What you need to do: Drop the pictures and repeat exactly from the "U110: XNOR (in" line down to the last line of the entries below.

[Saved data entries]
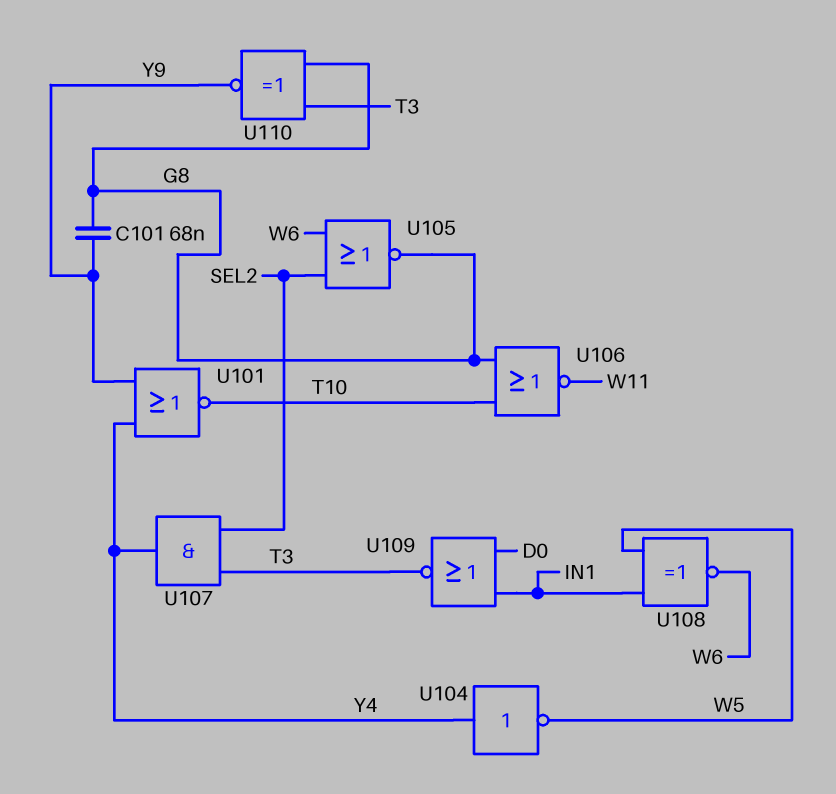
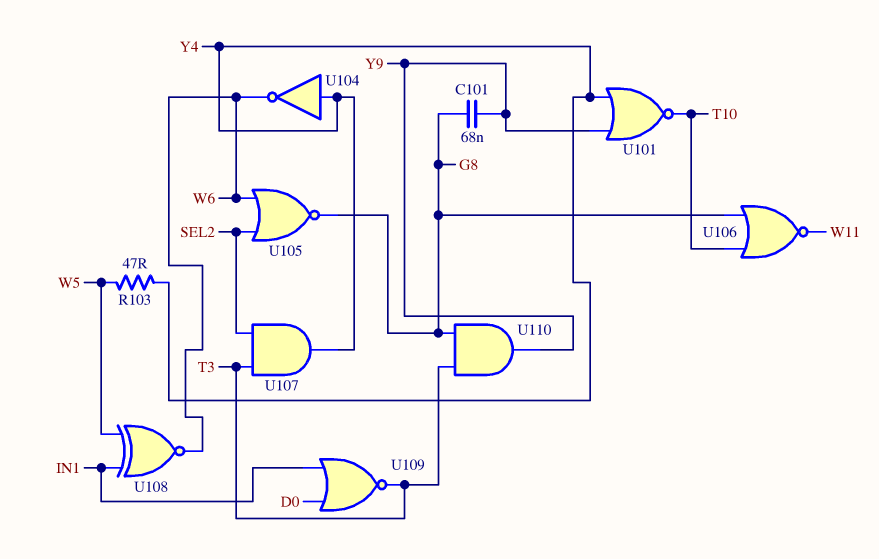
R103: none -> 47 (W5, Y4)
U104: NOT (in Y4, out W5) -> NOT (in Y4, out W6)
U110: XNOR (in G8, in T3, out Y9) -> AND (in G8, in T3, out Y9)

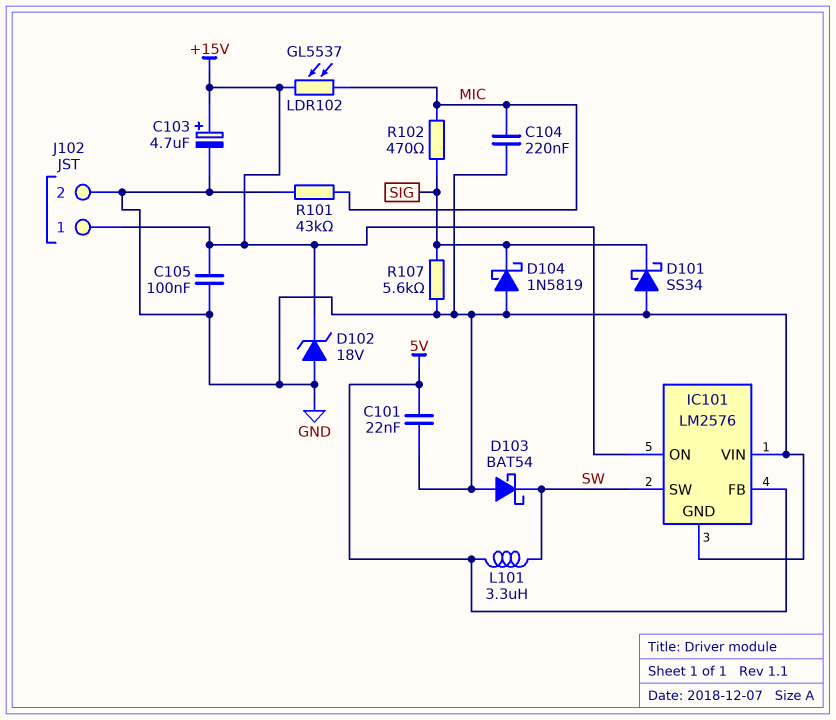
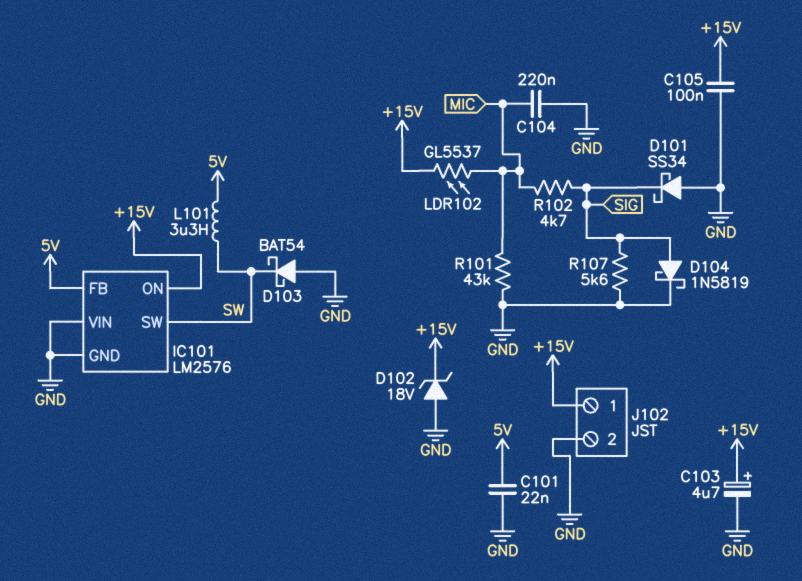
D104: schottky 1N5819 (A GND, K SIG) -> schottky 1N5819 (A SIG, K GND)
R102: 470 (MIC, SIG) -> 4.7k (MIC, SIG)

Reply:
U110: XNOR (in G8, in T3, out Y9) -> AND (in G8, in T3, out Y9)

D104: schottky 1N5819 (A GND, K SIG) -> schottky 1N5819 (A SIG, K GND)
R102: 470 (MIC, SIG) -> 4.7k (MIC, SIG)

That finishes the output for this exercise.